## What the exercise asks
Nothing outside the range is wanted. Repeat exactly the lines below from the one with "D1: schottky (A" through the one with "L1: none -> 68mH (LX, VRAW)".

## Input
________________________
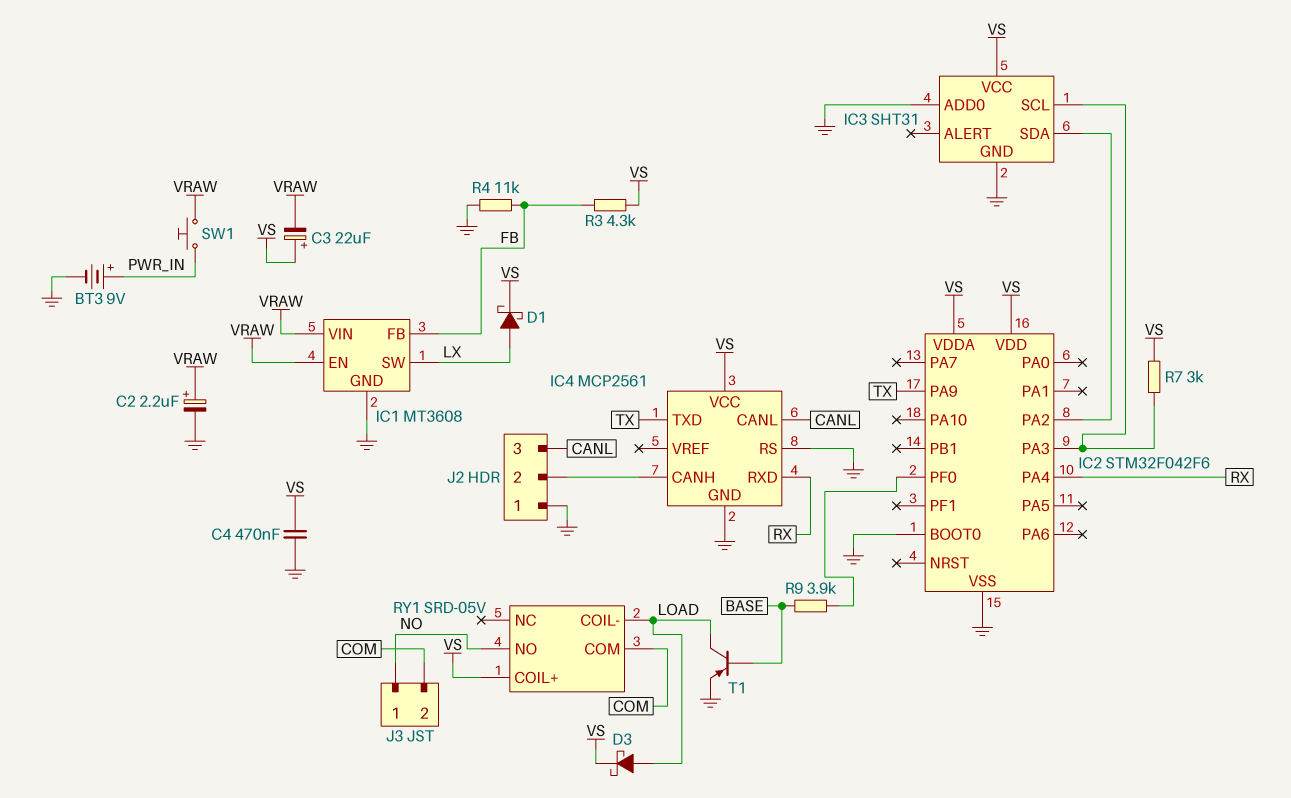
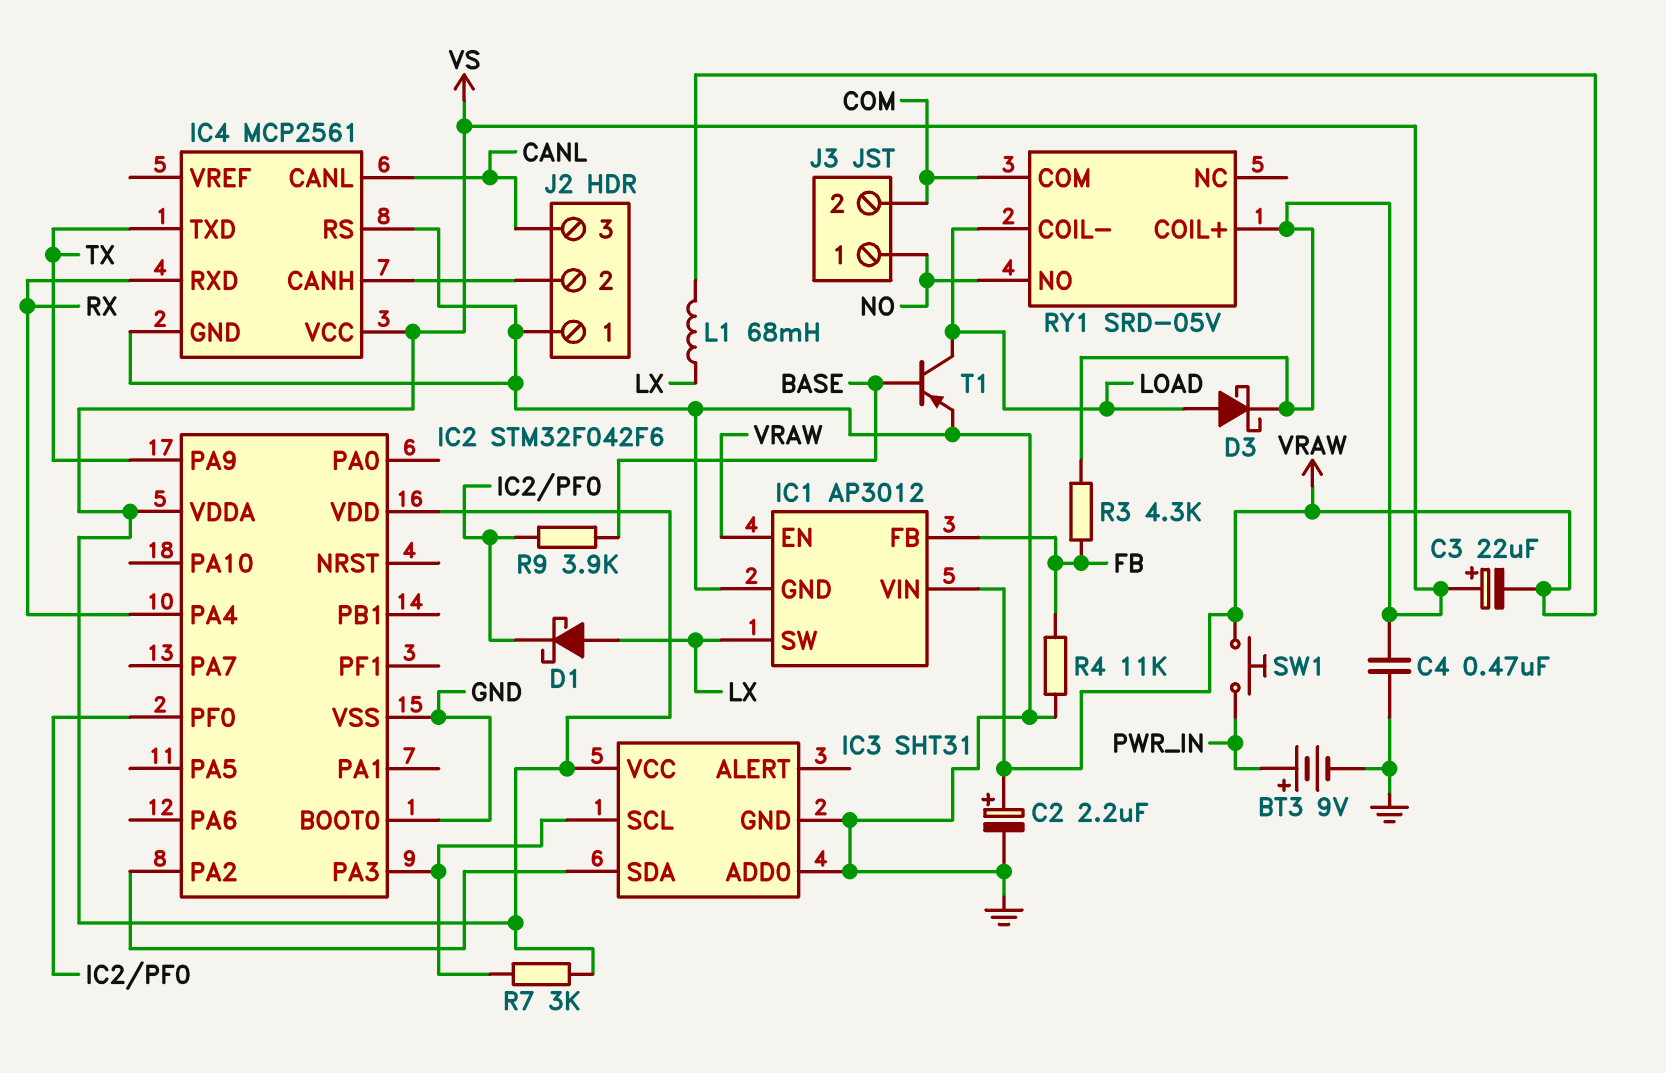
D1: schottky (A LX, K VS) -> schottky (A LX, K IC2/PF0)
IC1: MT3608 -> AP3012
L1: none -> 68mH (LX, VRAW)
________________________
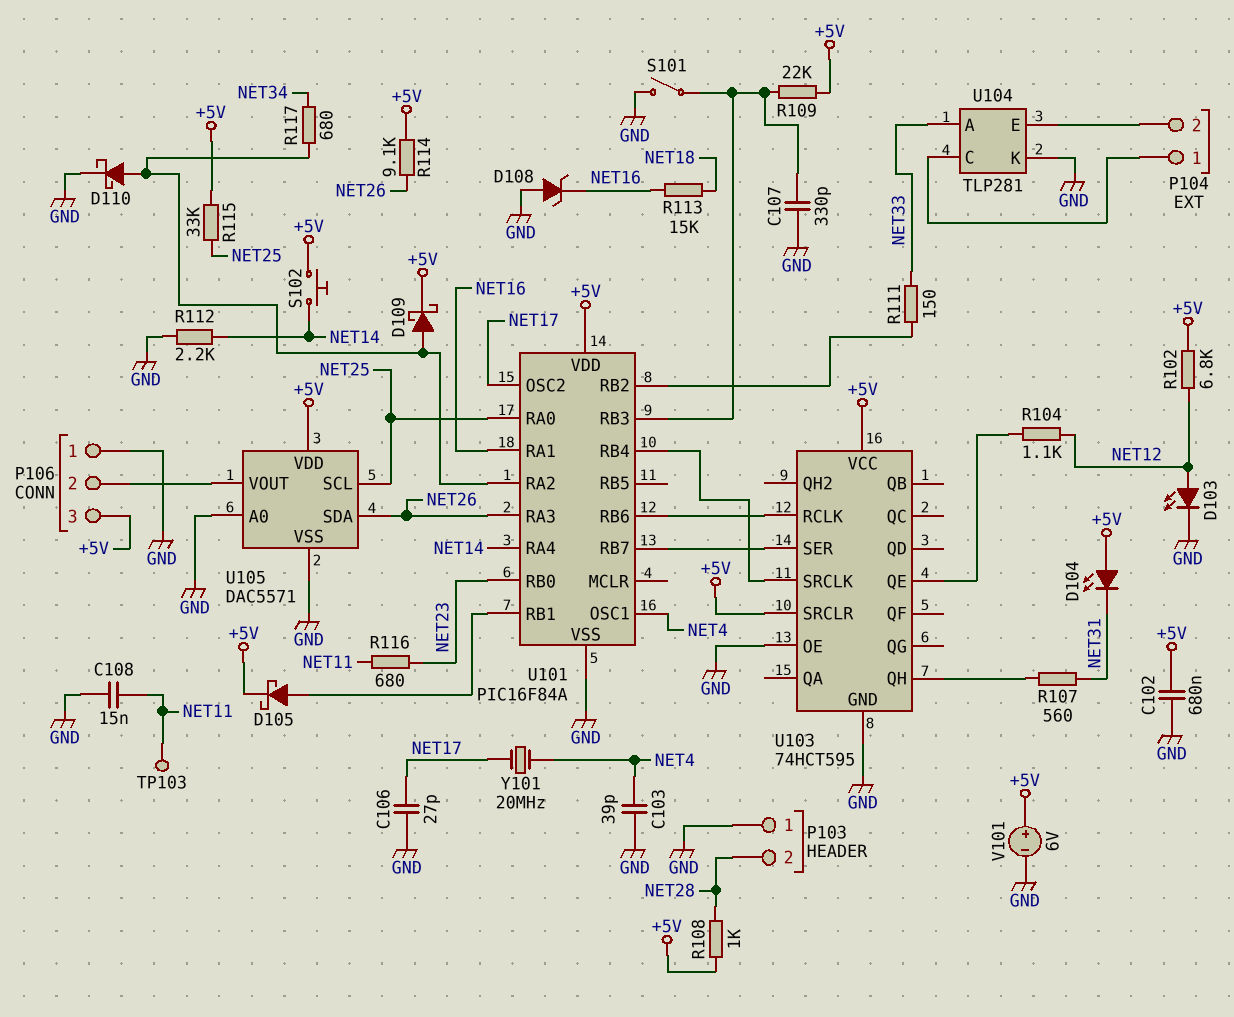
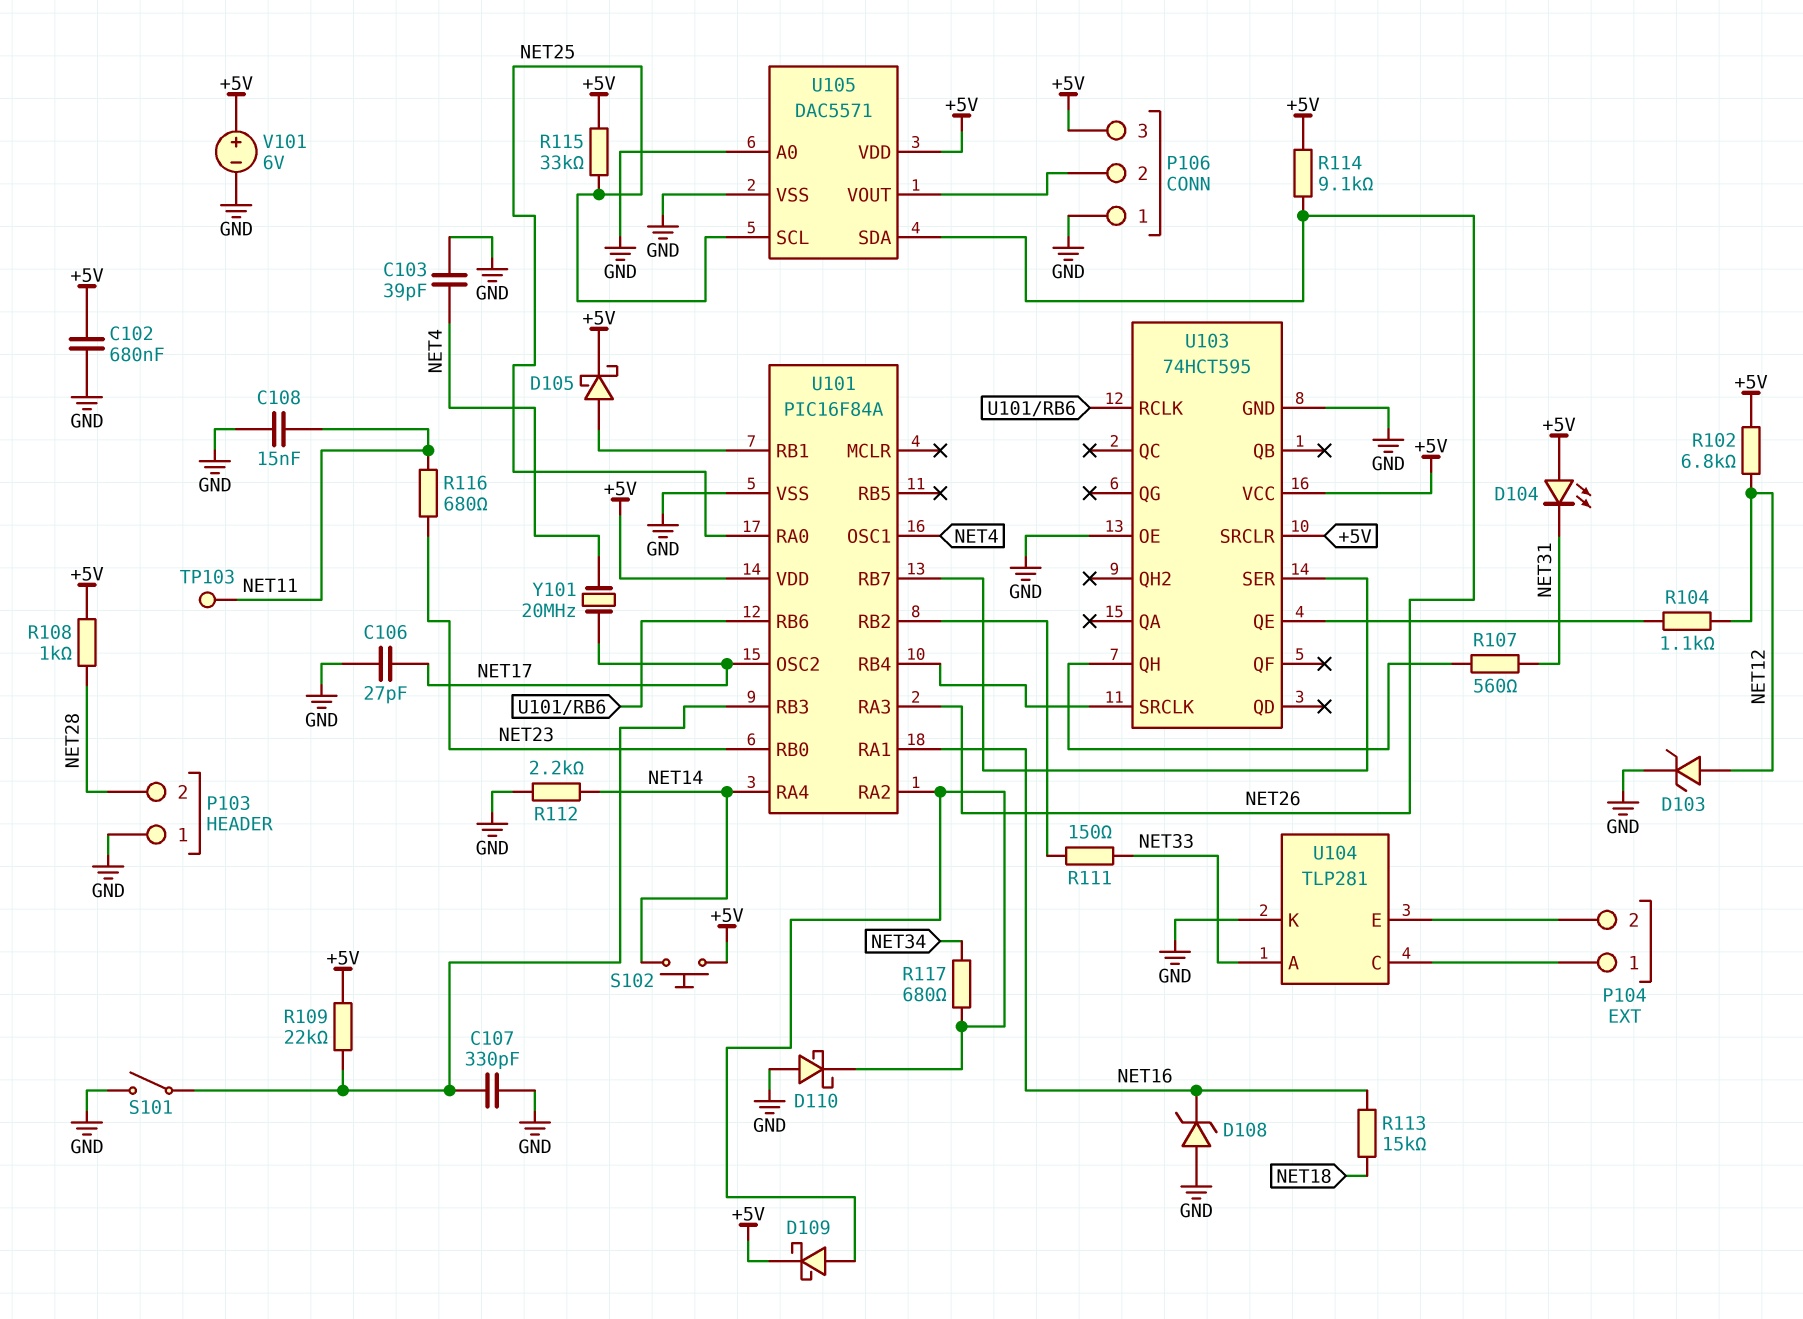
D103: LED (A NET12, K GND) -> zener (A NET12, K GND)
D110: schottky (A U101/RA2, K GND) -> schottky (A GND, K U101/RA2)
________________________
## Response to this exercise
D1: schottky (A LX, K VS) -> schottky (A LX, K IC2/PF0)
IC1: MT3608 -> AP3012
L1: none -> 68mH (LX, VRAW)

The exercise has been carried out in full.